**THE PROBLEM**
Repeat every record below exactly, omitting any pictures.

(Spatial object tracking data)
⟨

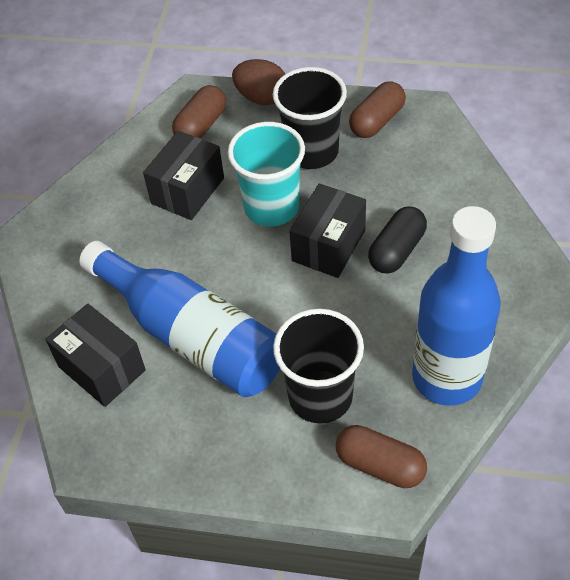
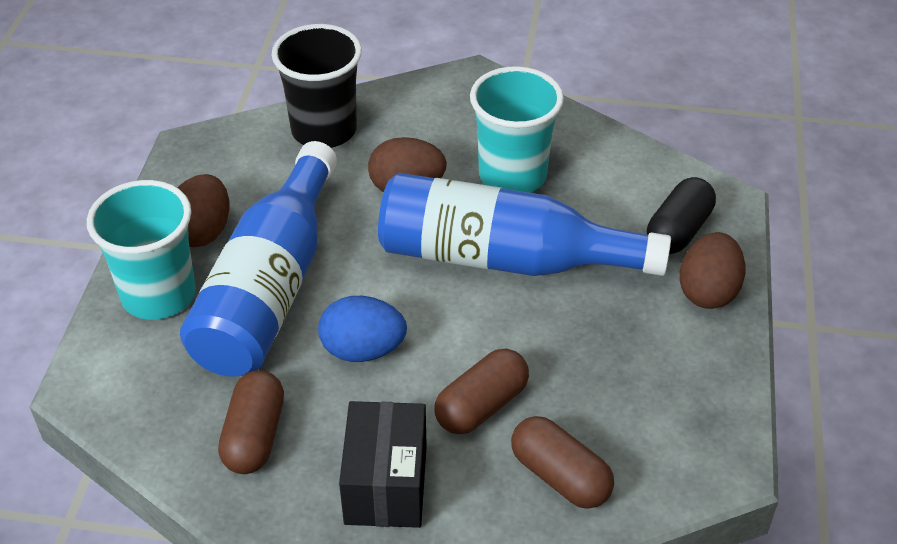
black box: 3 -> 1
black cup: 2 -> 1
blue egg: 0 -> 1
brown egg: 1 -> 3
turquoise cup: 1 -> 2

⟩

**WRITTEN RESPONSE**
black box: 3 -> 1
black cup: 2 -> 1
blue egg: 0 -> 1
brown egg: 1 -> 3
turquoise cup: 1 -> 2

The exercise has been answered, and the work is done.